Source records
━━━━

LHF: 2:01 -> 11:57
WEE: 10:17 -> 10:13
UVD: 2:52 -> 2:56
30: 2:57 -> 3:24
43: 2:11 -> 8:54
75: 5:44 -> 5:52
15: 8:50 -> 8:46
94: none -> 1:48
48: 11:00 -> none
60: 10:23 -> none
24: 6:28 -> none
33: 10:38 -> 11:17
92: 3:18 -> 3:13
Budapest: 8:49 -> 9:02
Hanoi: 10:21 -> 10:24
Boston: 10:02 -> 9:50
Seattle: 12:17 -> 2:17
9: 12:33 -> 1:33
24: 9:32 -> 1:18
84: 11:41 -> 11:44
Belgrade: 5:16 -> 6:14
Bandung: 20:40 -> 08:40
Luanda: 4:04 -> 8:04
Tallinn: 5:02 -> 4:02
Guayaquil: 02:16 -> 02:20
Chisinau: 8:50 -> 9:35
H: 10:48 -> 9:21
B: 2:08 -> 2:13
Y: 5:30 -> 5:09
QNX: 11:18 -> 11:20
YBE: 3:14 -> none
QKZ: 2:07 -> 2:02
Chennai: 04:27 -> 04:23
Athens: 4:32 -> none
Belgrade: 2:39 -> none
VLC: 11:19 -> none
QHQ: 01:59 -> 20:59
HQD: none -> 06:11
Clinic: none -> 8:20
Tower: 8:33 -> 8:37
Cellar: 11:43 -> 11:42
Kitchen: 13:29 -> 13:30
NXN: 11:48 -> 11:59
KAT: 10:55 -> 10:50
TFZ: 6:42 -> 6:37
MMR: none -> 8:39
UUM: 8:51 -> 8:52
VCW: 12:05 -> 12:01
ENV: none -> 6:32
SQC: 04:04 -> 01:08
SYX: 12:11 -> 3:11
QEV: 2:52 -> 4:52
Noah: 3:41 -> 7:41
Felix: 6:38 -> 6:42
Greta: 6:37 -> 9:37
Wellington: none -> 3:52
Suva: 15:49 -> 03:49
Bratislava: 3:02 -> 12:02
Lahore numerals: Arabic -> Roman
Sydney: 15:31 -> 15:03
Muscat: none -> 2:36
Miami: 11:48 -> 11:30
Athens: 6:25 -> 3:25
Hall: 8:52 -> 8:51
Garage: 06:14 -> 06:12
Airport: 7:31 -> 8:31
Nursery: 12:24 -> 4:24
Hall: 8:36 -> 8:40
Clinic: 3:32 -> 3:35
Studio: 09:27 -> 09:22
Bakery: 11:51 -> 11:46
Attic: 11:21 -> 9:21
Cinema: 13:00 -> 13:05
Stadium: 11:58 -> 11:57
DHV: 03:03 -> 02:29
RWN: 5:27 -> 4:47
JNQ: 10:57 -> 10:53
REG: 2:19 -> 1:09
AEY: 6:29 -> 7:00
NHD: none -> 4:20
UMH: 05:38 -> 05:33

━━━━

Reproduce every line of the material above verbatim, without altering anything.

LHF: 2:01 -> 11:57
WEE: 10:17 -> 10:13
UVD: 2:52 -> 2:56
30: 2:57 -> 3:24
43: 2:11 -> 8:54
75: 5:44 -> 5:52
15: 8:50 -> 8:46
94: none -> 1:48
48: 11:00 -> none
60: 10:23 -> none
24: 6:28 -> none
33: 10:38 -> 11:17
92: 3:18 -> 3:13
Budapest: 8:49 -> 9:02
Hanoi: 10:21 -> 10:24
Boston: 10:02 -> 9:50
Seattle: 12:17 -> 2:17
9: 12:33 -> 1:33
24: 9:32 -> 1:18
84: 11:41 -> 11:44
Belgrade: 5:16 -> 6:14
Bandung: 20:40 -> 08:40
Luanda: 4:04 -> 8:04
Tallinn: 5:02 -> 4:02
Guayaquil: 02:16 -> 02:20
Chisinau: 8:50 -> 9:35
H: 10:48 -> 9:21
B: 2:08 -> 2:13
Y: 5:30 -> 5:09
QNX: 11:18 -> 11:20
YBE: 3:14 -> none
QKZ: 2:07 -> 2:02
Chennai: 04:27 -> 04:23
Athens: 4:32 -> none
Belgrade: 2:39 -> none
VLC: 11:19 -> none
QHQ: 01:59 -> 20:59
HQD: none -> 06:11
Clinic: none -> 8:20
Tower: 8:33 -> 8:37
Cellar: 11:43 -> 11:42
Kitchen: 13:29 -> 13:30
NXN: 11:48 -> 11:59
KAT: 10:55 -> 10:50
TFZ: 6:42 -> 6:37
MMR: none -> 8:39
UUM: 8:51 -> 8:52
VCW: 12:05 -> 12:01
ENV: none -> 6:32
SQC: 04:04 -> 01:08
SYX: 12:11 -> 3:11
QEV: 2:52 -> 4:52
Noah: 3:41 -> 7:41
Felix: 6:38 -> 6:42
Greta: 6:37 -> 9:37
Wellington: none -> 3:52
Suva: 15:49 -> 03:49
Bratislava: 3:02 -> 12:02
Lahore numerals: Arabic -> Roman
Sydney: 15:31 -> 15:03
Muscat: none -> 2:36
Miami: 11:48 -> 11:30
Athens: 6:25 -> 3:25
Hall: 8:52 -> 8:51
Garage: 06:14 -> 06:12
Airport: 7:31 -> 8:31
Nursery: 12:24 -> 4:24
Hall: 8:36 -> 8:40
Clinic: 3:32 -> 3:35
Studio: 09:27 -> 09:22
Bakery: 11:51 -> 11:46
Attic: 11:21 -> 9:21
Cinema: 13:00 -> 13:05
Stadium: 11:58 -> 11:57
DHV: 03:03 -> 02:29
RWN: 5:27 -> 4:47
JNQ: 10:57 -> 10:53
REG: 2:19 -> 1:09
AEY: 6:29 -> 7:00
NHD: none -> 4:20
UMH: 05:38 -> 05:33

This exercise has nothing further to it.